#### Problem to work on
The reply should hold every entry exactly as written and none of the pictures.

(Data excerpts)
_ _ _
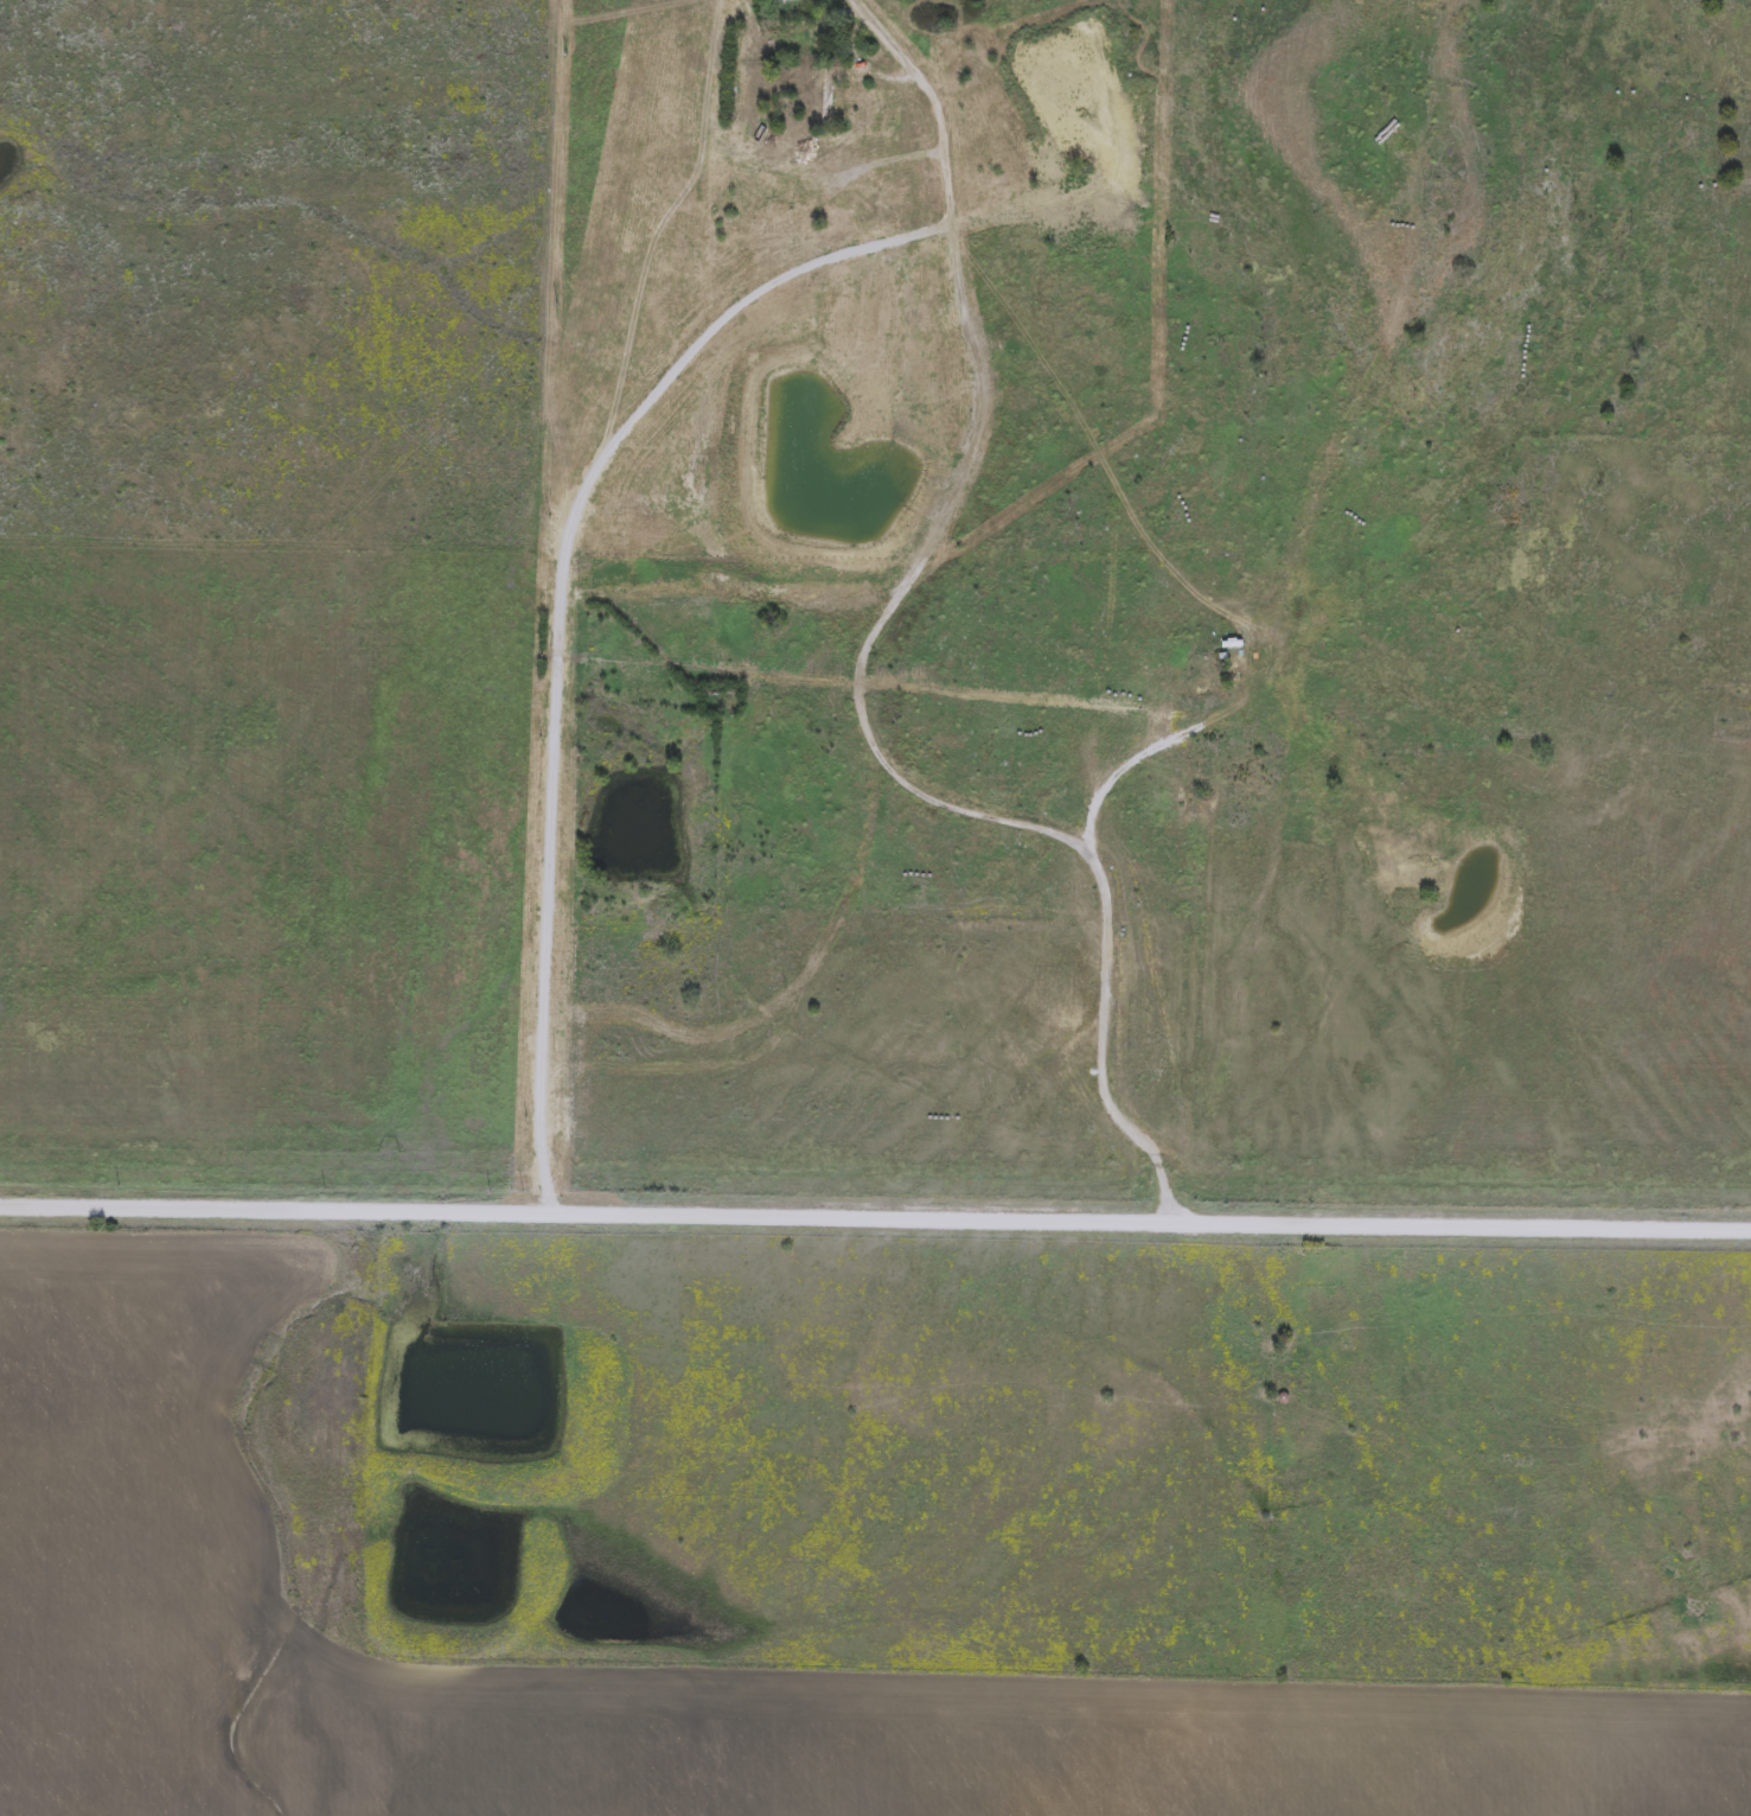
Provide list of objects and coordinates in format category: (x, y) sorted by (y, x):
building: (818, 97)
road: (755, 159)
building: (786, 248)
road: (723, 598)
road: (819, 654)
road: (858, 668)
building: (710, 692)
road: (875, 1222)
_ _ _
#### Response area
Provide list of objects and coordinates in format category: (x, y) sorted by (y, x):
building: (818, 97)
road: (755, 159)
building: (786, 248)
road: (723, 598)
road: (819, 654)
road: (858, 668)
building: (710, 692)
road: (875, 1222)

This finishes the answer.